Look through the material below for "black". Copy every line that contains it.

----- The data -----

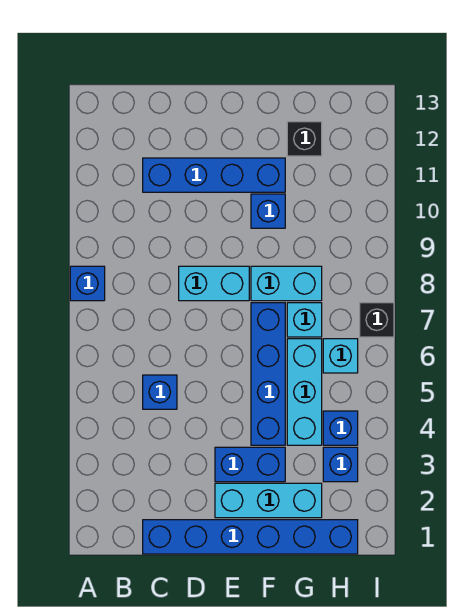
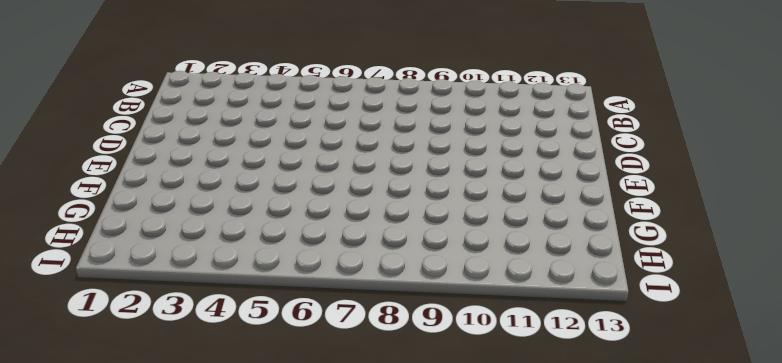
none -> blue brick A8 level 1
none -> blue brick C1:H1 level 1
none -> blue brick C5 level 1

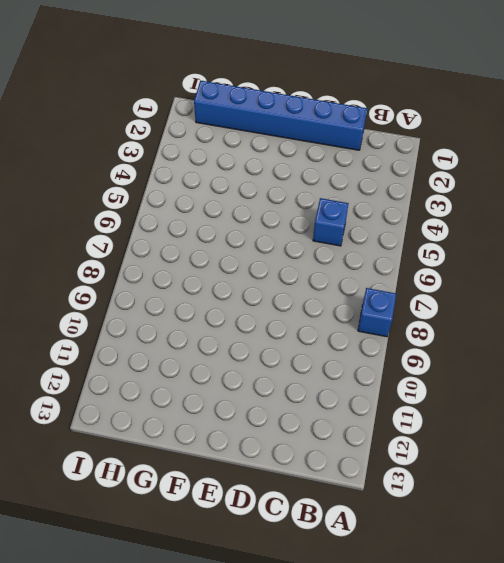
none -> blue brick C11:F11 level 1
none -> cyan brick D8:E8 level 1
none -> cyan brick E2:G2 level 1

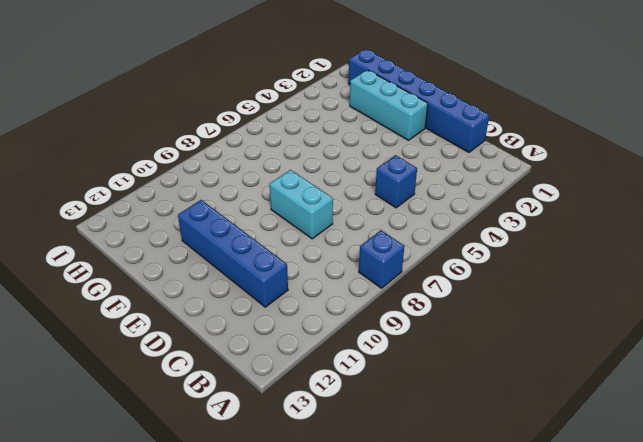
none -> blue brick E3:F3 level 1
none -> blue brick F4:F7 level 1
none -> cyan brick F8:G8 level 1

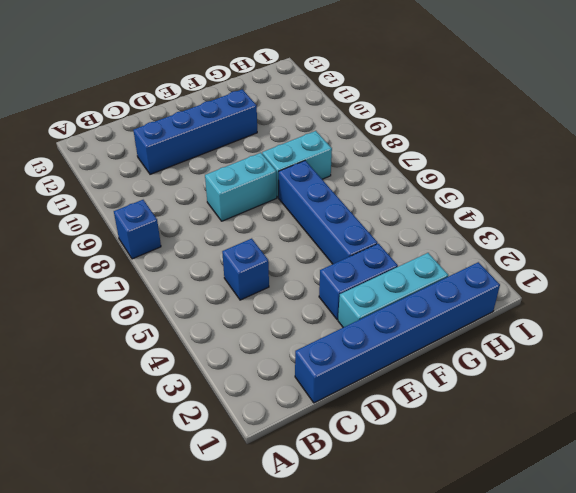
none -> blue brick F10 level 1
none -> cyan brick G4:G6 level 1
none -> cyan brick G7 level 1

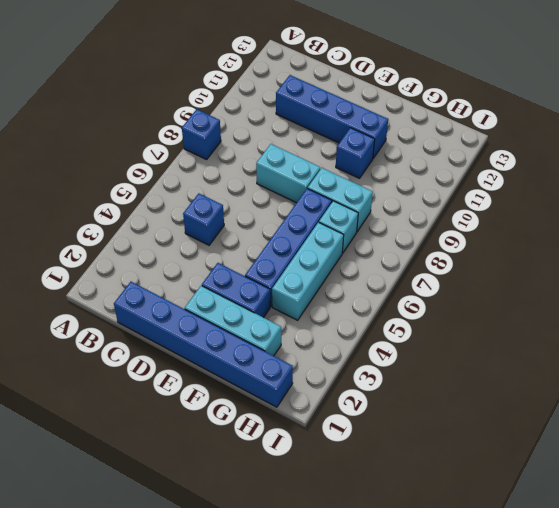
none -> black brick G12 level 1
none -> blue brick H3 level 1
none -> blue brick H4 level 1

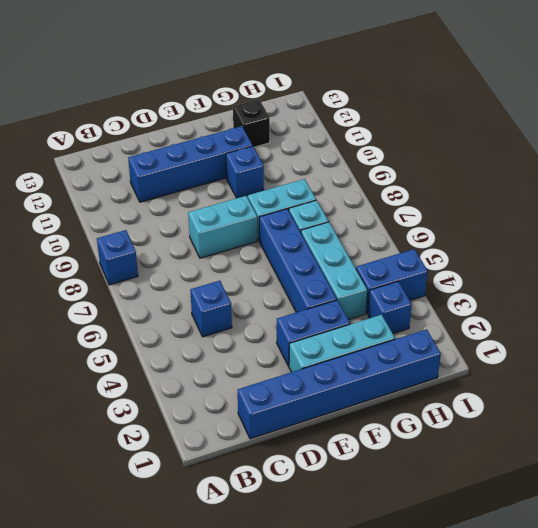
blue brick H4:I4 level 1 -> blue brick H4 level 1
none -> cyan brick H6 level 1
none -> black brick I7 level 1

-----

Solution for this exercise:
none -> black brick G12 level 1
none -> black brick I7 level 1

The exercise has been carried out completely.